ASSIGNMENT: What lines in the records below contain the string "diode"? Copy every one.

"""

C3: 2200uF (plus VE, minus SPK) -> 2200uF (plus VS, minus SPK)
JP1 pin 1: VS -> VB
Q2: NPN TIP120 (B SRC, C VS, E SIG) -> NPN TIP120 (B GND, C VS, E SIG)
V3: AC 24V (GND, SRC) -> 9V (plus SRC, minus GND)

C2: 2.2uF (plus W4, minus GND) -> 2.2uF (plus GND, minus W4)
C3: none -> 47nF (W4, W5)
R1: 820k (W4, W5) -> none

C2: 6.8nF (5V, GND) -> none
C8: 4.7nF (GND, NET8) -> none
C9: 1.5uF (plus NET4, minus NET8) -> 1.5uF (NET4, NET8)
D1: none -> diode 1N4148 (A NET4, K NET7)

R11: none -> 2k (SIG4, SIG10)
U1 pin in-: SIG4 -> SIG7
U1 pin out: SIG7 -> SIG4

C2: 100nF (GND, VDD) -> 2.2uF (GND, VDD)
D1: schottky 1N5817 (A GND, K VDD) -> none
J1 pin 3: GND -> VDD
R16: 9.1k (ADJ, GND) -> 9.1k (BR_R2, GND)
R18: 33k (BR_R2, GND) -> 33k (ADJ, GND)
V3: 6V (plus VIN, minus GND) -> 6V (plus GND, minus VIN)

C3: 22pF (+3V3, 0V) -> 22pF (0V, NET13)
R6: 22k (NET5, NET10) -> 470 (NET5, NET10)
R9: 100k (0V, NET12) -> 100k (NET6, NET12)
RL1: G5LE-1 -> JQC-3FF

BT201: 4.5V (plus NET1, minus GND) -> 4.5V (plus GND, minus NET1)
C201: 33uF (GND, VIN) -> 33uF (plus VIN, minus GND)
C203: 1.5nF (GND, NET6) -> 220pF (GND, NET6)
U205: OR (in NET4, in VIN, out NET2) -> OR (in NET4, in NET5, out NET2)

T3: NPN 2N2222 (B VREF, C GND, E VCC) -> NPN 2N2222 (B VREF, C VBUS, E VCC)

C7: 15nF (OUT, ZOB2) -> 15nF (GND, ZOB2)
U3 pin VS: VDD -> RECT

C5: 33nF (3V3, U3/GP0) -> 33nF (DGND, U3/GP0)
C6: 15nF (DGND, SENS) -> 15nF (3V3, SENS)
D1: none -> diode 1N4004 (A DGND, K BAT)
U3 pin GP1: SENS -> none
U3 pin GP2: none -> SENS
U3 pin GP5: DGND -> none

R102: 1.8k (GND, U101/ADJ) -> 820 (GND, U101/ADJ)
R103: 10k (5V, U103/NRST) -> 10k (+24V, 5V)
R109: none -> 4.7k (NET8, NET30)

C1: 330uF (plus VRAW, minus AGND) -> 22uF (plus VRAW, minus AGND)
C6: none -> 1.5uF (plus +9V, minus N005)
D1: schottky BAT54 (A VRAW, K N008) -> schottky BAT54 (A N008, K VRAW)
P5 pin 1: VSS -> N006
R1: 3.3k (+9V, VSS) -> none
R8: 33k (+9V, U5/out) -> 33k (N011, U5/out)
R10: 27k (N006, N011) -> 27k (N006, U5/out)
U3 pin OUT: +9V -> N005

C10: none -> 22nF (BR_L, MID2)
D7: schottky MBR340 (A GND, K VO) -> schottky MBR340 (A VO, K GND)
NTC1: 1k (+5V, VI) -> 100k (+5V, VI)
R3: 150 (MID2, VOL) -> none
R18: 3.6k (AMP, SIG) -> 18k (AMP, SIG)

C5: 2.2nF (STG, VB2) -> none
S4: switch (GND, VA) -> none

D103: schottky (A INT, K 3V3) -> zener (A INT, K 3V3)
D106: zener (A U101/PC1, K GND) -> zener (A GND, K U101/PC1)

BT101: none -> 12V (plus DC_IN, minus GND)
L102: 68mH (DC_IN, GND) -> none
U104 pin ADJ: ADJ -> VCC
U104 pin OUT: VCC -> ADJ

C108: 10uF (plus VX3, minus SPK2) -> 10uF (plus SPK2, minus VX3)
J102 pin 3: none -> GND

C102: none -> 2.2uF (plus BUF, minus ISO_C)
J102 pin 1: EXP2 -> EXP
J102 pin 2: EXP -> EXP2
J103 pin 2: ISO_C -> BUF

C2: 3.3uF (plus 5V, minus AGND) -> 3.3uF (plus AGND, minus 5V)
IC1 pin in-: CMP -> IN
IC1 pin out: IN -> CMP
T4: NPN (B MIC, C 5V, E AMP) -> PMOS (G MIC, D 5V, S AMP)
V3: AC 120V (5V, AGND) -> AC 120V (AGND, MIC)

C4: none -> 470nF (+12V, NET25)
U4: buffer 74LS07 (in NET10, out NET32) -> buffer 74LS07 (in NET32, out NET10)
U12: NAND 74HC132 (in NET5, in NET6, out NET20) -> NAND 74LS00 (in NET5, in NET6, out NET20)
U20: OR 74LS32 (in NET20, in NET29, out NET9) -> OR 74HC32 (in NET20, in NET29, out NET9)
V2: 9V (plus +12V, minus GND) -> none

"""

RESULT BELOW:
D1: none -> diode 1N4148 (A NET4, K NET7)
D1: none -> diode 1N4004 (A DGND, K BAT)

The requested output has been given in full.